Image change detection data
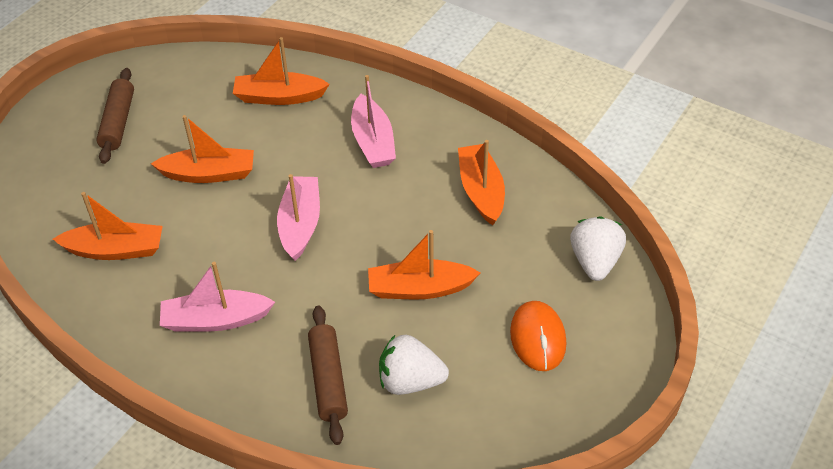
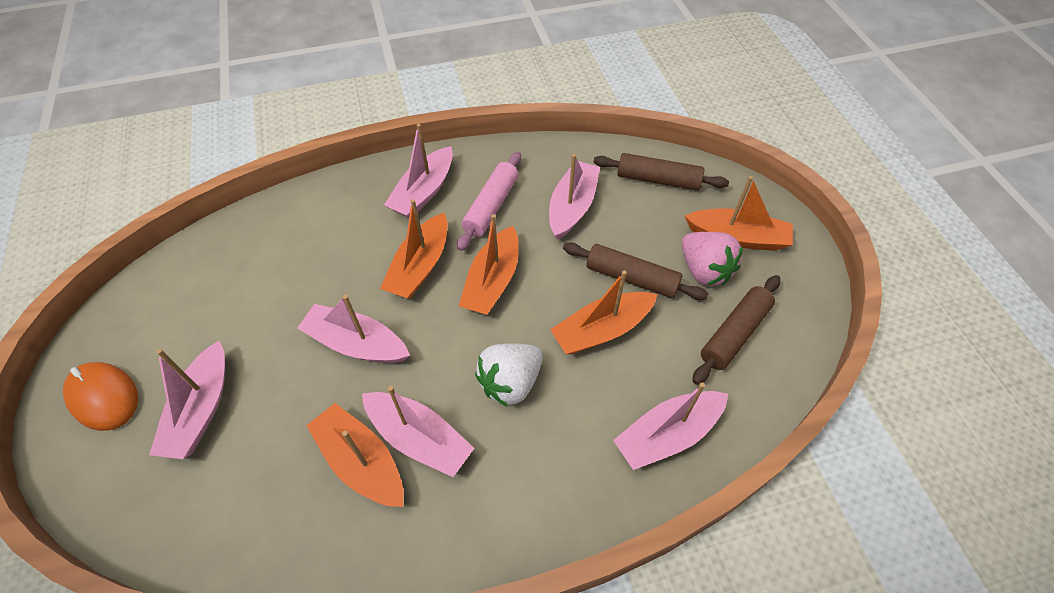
brown rolling pin: 2 -> 3
pink boat: 3 -> 6
pink rolling pin: 0 -> 1
pink strawberry: 0 -> 1
white strawberry: 2 -> 1

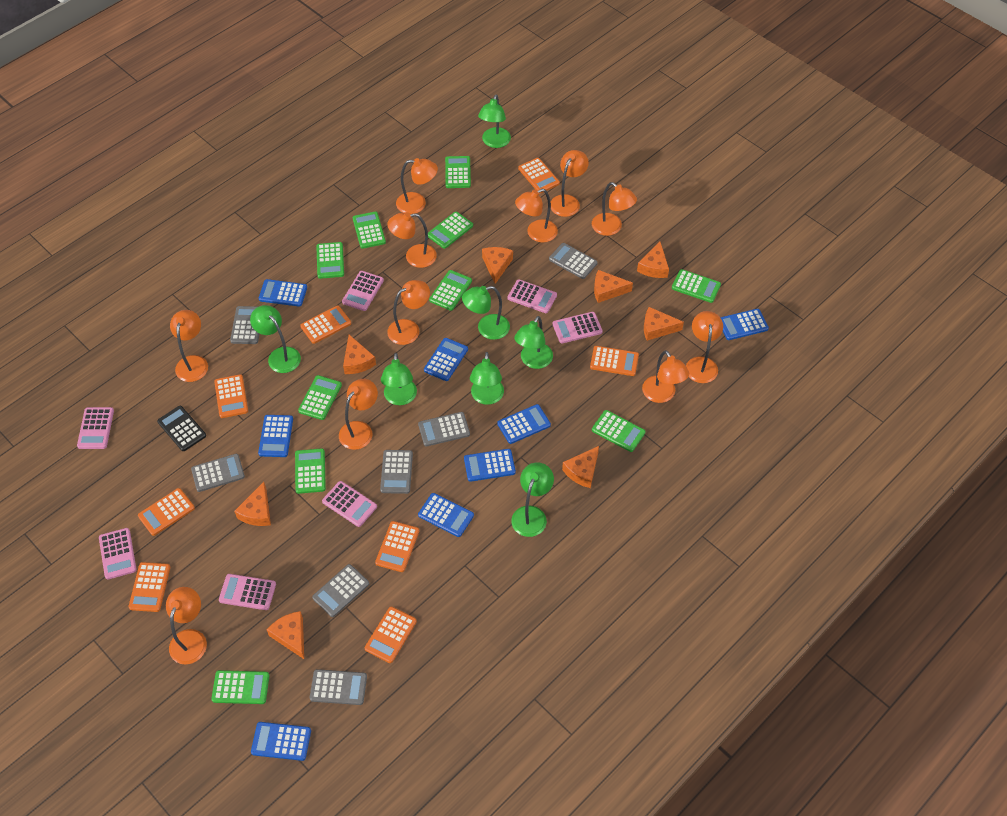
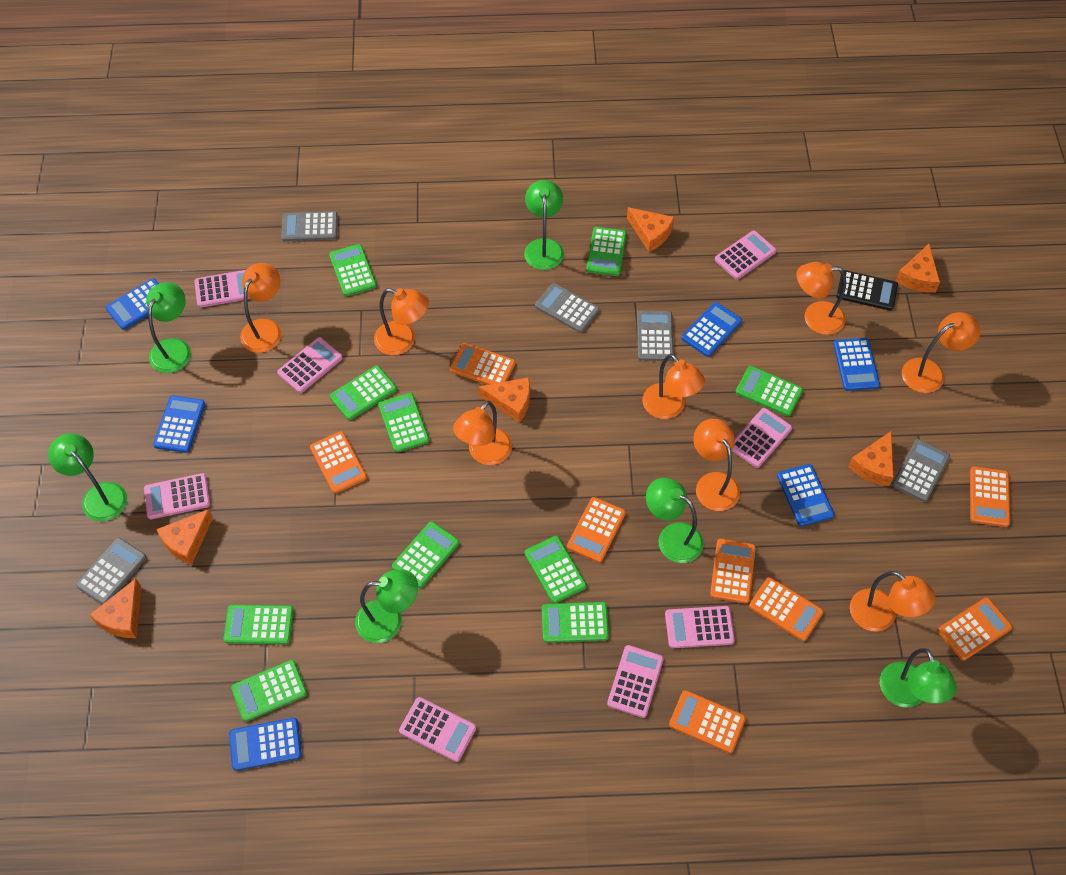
blue calculator: 8 -> 6
green lamp: 7 -> 6
grey calculator: 7 -> 5
orange cheese: 8 -> 6
orange lamp: 11 -> 8
pink calculator: 7 -> 8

→ **Task to complete**
Working through the records above, copy each line in which "strawberry" is found.

→ **Solution to the exercise**
pink strawberry: 0 -> 1
white strawberry: 2 -> 1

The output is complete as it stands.